■ Job ■
Starting at the line below holding "door: (281, 651) -> (334, 129), swing flipped" and stopping at the line holding "chair: (223, 256) -> (138, 107), moved", print every line exactly, both ends included, and leave the rest out.

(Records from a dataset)

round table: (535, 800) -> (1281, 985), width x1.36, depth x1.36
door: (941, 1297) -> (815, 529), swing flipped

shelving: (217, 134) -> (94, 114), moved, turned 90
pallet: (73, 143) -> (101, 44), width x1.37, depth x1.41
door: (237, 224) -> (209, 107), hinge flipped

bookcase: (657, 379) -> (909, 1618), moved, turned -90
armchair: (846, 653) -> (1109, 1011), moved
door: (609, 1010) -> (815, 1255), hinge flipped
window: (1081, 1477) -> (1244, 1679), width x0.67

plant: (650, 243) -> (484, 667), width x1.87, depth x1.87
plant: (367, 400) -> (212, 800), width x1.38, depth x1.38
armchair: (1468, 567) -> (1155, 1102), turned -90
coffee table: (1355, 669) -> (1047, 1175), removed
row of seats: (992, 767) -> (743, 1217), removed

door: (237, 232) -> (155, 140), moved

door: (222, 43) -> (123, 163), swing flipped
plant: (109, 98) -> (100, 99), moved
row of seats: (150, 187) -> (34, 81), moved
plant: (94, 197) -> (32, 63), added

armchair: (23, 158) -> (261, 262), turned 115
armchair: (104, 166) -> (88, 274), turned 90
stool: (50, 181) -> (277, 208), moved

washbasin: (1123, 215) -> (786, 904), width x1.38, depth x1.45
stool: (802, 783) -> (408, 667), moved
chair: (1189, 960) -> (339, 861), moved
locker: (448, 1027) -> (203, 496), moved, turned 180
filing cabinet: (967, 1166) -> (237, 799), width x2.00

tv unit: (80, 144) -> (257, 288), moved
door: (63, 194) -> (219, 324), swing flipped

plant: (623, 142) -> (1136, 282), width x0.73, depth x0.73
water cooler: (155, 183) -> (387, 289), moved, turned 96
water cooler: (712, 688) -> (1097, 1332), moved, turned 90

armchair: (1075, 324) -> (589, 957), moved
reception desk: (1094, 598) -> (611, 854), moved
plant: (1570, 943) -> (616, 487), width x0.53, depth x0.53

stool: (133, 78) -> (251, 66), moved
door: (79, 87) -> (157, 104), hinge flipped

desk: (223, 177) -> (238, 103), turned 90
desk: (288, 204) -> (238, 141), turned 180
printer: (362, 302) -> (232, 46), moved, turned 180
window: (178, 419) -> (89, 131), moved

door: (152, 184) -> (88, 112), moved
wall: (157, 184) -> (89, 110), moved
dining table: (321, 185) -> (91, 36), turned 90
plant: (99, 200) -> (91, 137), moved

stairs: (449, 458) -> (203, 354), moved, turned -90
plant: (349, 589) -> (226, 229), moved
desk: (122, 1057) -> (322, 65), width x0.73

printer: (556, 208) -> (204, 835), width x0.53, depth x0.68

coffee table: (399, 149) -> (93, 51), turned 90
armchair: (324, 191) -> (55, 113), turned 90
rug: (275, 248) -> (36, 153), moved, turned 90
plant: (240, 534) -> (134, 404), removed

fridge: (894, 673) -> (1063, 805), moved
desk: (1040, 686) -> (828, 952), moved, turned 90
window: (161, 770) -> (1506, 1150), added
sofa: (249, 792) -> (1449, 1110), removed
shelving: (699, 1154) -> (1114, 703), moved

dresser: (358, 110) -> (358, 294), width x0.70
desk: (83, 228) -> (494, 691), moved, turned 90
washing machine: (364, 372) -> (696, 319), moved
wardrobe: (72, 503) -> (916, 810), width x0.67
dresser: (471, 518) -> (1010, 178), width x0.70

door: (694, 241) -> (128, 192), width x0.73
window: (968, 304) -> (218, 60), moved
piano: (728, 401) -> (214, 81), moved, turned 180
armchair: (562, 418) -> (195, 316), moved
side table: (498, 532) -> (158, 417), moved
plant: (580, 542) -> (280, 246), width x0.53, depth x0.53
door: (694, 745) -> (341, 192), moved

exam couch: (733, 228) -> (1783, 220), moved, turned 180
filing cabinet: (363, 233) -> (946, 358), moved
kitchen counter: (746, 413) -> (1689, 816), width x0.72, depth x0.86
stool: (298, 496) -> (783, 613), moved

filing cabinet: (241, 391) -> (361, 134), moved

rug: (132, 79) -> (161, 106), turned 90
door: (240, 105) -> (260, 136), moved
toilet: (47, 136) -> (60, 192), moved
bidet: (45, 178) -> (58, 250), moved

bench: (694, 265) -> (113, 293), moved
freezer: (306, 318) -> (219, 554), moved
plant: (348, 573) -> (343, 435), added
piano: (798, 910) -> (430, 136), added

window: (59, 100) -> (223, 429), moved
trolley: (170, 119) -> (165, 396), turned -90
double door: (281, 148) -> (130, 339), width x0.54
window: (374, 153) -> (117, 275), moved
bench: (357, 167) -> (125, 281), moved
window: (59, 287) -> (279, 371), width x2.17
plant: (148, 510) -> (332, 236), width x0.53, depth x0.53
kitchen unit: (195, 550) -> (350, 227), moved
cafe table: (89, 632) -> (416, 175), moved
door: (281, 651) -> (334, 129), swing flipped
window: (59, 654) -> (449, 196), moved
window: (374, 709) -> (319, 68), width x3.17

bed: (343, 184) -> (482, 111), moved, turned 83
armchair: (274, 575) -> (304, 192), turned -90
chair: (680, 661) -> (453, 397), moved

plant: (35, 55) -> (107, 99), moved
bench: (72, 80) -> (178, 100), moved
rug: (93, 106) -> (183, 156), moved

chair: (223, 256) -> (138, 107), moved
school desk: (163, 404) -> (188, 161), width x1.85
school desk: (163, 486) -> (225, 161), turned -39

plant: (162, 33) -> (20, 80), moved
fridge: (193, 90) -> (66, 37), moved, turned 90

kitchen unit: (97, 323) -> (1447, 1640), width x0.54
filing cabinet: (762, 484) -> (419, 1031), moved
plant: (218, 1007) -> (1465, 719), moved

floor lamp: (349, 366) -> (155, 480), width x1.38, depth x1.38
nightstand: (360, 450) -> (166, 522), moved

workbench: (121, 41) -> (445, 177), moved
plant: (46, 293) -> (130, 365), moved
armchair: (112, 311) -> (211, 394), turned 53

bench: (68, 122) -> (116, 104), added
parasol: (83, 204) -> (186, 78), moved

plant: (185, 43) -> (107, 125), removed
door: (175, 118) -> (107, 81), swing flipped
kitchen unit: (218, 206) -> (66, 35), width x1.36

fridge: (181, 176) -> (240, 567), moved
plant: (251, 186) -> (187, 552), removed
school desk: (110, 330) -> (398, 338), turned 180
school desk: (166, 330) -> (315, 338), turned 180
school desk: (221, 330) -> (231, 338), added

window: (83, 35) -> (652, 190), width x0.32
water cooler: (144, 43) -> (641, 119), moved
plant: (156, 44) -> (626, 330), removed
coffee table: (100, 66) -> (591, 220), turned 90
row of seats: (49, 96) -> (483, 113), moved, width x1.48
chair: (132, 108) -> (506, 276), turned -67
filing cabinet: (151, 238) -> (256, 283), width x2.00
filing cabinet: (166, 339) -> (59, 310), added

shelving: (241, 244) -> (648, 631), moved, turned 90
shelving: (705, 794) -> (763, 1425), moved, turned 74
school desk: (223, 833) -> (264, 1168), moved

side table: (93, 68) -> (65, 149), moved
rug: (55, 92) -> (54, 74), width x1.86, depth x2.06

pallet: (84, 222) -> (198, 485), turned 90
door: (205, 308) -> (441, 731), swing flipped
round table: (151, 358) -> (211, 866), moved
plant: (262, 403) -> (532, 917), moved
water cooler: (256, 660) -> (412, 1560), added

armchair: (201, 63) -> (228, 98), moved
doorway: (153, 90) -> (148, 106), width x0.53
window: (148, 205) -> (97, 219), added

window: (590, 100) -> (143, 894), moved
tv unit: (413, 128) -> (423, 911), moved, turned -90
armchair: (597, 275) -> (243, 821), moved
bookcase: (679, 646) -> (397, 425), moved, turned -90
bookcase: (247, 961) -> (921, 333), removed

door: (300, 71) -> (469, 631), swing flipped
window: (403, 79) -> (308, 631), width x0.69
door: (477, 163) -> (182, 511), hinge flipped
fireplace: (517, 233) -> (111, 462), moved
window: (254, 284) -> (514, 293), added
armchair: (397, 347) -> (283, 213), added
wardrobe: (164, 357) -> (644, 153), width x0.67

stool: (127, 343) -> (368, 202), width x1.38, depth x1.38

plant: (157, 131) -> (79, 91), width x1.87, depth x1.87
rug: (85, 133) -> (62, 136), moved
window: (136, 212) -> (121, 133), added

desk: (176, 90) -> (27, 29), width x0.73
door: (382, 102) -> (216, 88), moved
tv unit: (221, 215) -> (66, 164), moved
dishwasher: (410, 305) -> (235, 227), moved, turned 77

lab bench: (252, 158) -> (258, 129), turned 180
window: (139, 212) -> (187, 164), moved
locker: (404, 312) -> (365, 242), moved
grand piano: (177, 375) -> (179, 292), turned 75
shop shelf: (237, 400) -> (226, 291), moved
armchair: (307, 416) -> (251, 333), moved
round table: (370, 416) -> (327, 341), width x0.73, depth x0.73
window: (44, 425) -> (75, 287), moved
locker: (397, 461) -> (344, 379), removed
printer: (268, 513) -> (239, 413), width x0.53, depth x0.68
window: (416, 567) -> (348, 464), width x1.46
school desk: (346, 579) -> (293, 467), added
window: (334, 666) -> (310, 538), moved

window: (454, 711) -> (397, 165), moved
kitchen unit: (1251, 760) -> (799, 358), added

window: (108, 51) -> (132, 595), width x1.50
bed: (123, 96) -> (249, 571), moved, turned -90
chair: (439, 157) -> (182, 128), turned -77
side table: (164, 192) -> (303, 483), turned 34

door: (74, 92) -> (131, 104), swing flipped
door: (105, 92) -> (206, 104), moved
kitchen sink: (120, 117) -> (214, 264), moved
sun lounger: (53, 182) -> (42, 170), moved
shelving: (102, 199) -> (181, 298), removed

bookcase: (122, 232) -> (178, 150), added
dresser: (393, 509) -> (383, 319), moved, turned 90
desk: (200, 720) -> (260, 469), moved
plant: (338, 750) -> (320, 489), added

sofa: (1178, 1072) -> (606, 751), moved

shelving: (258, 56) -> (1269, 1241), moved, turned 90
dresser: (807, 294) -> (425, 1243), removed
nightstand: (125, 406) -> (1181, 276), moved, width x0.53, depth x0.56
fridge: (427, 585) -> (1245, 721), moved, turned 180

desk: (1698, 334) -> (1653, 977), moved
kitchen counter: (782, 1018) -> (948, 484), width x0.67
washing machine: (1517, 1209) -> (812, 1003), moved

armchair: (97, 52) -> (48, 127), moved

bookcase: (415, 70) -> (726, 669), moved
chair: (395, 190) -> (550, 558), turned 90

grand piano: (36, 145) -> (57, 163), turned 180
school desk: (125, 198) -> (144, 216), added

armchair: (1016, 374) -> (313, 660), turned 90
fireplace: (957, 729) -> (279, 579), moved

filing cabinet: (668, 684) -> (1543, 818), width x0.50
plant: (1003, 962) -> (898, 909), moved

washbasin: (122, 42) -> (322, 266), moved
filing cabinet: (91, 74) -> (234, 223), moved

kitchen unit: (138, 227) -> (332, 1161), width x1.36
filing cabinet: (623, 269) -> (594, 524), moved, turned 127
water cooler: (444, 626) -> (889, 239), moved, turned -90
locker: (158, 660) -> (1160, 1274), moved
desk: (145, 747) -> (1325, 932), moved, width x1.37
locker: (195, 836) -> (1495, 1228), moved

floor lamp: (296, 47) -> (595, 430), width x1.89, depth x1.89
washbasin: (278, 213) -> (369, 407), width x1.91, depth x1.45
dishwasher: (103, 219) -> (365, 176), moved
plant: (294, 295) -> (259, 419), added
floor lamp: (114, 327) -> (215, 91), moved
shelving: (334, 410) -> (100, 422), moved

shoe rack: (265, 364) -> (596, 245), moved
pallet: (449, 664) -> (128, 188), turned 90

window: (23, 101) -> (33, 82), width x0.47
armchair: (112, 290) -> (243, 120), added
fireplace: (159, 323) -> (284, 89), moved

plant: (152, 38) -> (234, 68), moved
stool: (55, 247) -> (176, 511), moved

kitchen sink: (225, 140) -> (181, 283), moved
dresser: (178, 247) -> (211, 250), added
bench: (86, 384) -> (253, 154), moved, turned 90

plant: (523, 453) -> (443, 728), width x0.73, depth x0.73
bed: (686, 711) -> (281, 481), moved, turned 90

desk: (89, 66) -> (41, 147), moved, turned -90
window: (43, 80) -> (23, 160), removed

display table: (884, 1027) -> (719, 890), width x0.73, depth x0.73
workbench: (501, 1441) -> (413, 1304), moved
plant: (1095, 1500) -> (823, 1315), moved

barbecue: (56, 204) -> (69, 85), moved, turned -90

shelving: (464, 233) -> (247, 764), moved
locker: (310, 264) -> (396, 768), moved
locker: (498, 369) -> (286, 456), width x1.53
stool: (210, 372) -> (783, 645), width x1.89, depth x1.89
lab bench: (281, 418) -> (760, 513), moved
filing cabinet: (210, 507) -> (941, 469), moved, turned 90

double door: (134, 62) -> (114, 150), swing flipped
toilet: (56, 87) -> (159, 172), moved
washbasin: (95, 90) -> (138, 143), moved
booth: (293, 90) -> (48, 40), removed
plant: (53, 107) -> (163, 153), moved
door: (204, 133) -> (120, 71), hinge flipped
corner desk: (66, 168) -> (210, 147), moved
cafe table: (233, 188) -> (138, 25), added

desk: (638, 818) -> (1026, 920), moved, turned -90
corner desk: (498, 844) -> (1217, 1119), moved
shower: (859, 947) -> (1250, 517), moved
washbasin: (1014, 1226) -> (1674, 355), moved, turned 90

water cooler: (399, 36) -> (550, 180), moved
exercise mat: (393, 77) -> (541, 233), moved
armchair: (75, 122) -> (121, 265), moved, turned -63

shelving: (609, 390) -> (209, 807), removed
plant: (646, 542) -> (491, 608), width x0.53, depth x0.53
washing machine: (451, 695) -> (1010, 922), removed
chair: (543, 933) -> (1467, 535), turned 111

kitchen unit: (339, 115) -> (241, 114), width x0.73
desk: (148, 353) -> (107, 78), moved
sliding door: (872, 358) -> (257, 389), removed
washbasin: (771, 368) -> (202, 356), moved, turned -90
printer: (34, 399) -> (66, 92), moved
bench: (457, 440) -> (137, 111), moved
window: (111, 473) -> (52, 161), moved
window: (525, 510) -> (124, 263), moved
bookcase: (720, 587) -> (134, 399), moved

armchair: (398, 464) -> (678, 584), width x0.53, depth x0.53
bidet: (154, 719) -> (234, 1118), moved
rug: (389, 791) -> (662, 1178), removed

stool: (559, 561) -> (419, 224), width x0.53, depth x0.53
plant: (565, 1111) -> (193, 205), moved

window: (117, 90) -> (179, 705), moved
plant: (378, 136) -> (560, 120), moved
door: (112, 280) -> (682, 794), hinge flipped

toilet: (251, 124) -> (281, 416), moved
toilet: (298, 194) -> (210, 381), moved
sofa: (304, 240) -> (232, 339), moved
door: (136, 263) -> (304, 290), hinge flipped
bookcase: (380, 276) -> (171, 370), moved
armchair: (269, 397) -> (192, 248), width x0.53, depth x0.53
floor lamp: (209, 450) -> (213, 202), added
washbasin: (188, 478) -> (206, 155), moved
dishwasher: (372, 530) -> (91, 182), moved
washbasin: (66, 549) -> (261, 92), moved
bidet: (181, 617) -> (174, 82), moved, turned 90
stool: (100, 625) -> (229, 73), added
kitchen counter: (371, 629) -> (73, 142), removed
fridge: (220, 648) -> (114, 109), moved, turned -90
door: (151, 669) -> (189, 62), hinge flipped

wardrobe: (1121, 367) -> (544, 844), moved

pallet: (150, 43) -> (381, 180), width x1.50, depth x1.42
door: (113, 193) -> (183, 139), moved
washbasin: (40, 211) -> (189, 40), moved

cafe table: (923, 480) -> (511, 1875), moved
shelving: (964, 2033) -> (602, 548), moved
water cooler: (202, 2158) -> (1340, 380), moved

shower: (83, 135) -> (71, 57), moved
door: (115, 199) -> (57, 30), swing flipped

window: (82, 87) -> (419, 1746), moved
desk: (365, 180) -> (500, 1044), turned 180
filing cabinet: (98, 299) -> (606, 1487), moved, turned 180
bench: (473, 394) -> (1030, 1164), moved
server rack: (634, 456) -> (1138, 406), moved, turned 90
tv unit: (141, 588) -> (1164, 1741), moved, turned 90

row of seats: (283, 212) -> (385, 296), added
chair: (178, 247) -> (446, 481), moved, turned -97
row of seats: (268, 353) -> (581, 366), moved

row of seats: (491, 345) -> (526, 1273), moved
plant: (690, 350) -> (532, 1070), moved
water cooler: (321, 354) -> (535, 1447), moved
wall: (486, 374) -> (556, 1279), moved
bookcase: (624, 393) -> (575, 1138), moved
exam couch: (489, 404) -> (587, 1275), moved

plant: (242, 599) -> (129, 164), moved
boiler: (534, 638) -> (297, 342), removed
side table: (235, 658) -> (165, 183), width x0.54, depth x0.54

■ Output for this exercise ■
door: (281, 651) -> (334, 129), swing flipped
window: (59, 654) -> (449, 196), moved
window: (374, 709) -> (319, 68), width x3.17

bed: (343, 184) -> (482, 111), moved, turned 83
armchair: (274, 575) -> (304, 192), turned -90
chair: (680, 661) -> (453, 397), moved

plant: (35, 55) -> (107, 99), moved
bench: (72, 80) -> (178, 100), moved
rug: (93, 106) -> (183, 156), moved

chair: (223, 256) -> (138, 107), moved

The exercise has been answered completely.